§ What is being asked:
Take the entries that follow and return exactly the lines from the one holding "pos1: [588, 238, 65, 55]" through the one holding "after: fungus/black", both included. Nothing else is needed.

(Object correspondence data)

= = = =

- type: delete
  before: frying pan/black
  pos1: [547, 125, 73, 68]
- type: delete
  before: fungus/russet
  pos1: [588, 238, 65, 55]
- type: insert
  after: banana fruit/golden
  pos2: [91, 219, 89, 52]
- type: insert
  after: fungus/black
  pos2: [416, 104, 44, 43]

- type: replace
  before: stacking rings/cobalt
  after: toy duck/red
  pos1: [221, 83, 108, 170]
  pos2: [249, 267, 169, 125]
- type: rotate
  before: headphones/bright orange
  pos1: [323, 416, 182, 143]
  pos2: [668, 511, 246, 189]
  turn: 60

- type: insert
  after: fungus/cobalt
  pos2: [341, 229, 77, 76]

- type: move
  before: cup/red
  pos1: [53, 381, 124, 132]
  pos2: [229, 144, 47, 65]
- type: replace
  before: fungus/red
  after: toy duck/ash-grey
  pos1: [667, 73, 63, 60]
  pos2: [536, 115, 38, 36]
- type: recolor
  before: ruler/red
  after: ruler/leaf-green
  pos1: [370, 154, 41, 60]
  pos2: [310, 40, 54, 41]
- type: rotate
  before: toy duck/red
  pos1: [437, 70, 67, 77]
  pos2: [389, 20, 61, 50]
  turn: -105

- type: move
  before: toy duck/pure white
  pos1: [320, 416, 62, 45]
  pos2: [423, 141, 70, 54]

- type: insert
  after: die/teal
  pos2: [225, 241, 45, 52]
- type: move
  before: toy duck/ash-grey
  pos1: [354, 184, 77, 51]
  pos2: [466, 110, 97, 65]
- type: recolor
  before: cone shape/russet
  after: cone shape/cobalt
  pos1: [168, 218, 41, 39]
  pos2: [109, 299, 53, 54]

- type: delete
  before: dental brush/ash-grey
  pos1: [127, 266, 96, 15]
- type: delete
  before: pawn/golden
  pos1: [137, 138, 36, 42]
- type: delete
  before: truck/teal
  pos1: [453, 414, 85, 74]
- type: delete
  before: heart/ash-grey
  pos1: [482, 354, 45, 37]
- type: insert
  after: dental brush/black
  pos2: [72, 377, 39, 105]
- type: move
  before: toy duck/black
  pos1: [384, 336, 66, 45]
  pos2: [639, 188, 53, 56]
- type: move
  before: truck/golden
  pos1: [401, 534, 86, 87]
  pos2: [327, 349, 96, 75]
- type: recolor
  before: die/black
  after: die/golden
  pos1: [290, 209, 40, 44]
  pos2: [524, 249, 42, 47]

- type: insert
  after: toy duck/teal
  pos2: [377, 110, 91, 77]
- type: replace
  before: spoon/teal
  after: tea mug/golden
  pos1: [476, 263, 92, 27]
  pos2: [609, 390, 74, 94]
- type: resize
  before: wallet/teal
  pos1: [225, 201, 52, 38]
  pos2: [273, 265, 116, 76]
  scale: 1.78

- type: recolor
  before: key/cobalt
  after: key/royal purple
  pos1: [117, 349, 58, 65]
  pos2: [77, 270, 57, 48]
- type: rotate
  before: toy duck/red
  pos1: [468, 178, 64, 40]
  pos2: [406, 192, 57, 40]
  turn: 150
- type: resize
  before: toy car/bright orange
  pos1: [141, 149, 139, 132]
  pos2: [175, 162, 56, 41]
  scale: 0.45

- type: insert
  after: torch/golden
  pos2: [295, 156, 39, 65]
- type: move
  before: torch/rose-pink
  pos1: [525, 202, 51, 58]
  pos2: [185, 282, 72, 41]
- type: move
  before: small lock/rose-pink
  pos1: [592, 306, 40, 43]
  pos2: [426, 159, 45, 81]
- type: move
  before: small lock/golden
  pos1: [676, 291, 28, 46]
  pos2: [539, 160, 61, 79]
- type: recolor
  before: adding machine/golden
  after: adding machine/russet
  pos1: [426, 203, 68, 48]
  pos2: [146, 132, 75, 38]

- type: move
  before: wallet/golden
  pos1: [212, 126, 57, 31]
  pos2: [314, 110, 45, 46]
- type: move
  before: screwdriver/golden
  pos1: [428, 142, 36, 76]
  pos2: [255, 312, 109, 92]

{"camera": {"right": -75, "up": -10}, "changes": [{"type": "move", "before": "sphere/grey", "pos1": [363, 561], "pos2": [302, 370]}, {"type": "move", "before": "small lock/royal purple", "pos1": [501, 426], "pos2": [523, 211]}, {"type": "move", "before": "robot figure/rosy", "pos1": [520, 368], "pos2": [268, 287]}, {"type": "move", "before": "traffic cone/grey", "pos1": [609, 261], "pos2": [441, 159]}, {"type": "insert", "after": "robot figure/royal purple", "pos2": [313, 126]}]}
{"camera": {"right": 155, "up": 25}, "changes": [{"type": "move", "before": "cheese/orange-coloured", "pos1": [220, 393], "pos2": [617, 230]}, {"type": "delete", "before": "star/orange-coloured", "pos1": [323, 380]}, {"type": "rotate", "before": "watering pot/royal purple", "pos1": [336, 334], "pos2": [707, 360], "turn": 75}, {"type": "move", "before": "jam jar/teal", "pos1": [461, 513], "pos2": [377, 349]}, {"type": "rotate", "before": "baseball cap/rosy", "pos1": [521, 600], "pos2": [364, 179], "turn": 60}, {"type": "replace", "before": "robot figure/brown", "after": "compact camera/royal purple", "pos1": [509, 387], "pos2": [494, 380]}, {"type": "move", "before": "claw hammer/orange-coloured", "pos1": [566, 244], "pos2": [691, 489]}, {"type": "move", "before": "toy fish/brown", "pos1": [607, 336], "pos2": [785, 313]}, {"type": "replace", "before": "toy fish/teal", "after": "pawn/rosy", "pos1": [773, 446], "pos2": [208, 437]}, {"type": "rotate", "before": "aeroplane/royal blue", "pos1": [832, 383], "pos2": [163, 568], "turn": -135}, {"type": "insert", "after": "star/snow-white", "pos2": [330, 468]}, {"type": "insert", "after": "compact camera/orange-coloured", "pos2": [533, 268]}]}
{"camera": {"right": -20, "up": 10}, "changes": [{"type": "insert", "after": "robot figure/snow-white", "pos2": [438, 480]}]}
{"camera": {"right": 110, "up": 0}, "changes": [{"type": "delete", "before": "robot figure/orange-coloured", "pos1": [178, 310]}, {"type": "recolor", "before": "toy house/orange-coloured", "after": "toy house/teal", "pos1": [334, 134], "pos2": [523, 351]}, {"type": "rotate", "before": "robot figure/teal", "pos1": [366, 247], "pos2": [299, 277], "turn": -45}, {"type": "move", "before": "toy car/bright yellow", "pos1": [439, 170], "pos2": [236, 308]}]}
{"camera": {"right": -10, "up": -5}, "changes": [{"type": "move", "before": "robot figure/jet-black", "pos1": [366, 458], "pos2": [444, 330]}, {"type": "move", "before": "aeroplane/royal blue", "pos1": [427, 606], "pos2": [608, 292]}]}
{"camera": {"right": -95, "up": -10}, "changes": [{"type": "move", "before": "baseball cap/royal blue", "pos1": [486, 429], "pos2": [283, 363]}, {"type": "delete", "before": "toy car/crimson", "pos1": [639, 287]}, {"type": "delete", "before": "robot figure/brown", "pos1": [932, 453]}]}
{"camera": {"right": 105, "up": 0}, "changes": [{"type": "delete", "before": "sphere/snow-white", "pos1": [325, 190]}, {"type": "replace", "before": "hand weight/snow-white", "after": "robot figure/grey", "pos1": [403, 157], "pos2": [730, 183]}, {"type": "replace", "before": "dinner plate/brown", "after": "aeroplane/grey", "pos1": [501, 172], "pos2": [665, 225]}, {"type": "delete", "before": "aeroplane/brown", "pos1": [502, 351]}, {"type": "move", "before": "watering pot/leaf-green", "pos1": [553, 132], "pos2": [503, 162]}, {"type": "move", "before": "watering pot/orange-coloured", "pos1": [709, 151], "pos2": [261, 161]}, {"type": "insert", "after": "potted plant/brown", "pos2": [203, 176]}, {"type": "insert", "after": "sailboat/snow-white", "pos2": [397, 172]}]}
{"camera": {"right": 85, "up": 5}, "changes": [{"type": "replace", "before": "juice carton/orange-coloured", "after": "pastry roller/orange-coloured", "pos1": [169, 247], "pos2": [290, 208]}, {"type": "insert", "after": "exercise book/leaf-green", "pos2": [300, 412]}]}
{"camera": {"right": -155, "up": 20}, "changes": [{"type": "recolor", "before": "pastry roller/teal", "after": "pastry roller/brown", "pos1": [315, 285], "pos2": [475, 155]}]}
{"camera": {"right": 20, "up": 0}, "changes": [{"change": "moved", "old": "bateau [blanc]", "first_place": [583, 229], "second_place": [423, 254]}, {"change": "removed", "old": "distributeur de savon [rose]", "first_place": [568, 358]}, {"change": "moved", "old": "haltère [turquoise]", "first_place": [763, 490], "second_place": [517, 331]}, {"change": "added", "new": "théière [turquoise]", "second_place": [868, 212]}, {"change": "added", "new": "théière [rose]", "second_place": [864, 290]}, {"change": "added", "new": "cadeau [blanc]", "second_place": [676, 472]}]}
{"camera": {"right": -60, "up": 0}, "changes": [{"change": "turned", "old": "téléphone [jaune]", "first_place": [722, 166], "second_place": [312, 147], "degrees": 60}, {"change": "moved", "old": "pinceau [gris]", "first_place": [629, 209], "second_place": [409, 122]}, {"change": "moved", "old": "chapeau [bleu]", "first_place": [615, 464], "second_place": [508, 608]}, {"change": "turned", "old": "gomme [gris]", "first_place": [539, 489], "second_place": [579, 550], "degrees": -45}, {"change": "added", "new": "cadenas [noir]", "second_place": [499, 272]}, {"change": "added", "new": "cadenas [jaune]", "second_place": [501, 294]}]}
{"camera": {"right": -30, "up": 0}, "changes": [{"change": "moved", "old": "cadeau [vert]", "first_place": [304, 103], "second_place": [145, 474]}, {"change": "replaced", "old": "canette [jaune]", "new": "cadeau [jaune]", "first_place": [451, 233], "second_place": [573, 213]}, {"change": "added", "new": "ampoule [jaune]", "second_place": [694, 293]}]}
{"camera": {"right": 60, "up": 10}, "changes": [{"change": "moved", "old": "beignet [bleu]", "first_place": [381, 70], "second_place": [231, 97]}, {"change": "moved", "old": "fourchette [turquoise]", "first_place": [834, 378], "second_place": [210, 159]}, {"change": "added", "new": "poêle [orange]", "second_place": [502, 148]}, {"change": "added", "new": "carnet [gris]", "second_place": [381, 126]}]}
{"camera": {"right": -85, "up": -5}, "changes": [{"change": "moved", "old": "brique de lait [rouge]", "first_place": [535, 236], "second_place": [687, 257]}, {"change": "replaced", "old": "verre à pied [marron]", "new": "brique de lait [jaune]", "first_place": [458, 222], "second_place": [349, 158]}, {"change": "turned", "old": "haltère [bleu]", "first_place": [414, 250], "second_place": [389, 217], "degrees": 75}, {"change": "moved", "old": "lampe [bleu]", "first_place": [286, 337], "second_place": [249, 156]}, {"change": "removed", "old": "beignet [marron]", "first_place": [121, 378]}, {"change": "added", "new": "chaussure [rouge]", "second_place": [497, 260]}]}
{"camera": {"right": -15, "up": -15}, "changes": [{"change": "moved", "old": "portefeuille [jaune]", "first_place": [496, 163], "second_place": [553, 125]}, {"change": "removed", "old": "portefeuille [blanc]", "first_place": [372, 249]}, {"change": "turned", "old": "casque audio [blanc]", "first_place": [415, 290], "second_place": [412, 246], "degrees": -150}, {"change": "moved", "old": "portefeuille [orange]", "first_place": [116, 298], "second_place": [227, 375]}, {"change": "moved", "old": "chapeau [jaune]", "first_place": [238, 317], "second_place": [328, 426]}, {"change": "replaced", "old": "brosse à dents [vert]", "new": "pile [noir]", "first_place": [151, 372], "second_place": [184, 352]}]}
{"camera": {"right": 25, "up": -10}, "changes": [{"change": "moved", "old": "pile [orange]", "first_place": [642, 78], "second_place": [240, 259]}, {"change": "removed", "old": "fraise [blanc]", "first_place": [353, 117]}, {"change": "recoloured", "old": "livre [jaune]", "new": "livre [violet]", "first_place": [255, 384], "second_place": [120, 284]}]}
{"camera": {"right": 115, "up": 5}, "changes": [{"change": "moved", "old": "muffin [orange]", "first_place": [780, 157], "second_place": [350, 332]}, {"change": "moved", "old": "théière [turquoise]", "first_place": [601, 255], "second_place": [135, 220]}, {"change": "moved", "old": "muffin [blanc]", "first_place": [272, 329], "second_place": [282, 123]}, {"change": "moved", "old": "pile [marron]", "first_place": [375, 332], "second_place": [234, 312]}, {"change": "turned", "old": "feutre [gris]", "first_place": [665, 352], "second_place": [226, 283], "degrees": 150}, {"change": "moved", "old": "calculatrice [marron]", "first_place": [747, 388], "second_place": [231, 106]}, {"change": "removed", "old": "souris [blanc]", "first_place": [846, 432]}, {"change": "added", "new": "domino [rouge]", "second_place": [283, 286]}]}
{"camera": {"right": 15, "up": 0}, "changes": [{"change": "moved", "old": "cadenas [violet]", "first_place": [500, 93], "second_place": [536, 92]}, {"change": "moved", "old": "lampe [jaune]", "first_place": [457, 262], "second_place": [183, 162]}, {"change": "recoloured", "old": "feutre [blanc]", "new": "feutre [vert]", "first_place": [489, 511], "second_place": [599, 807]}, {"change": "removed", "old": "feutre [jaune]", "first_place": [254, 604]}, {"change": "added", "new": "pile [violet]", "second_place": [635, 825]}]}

= = = =

§ Reply to the exercise:
  pos1: [588, 238, 65, 55]
- type: insert
  after: banana fruit/golden
  pos2: [91, 219, 89, 52]
- type: insert
  after: fungus/black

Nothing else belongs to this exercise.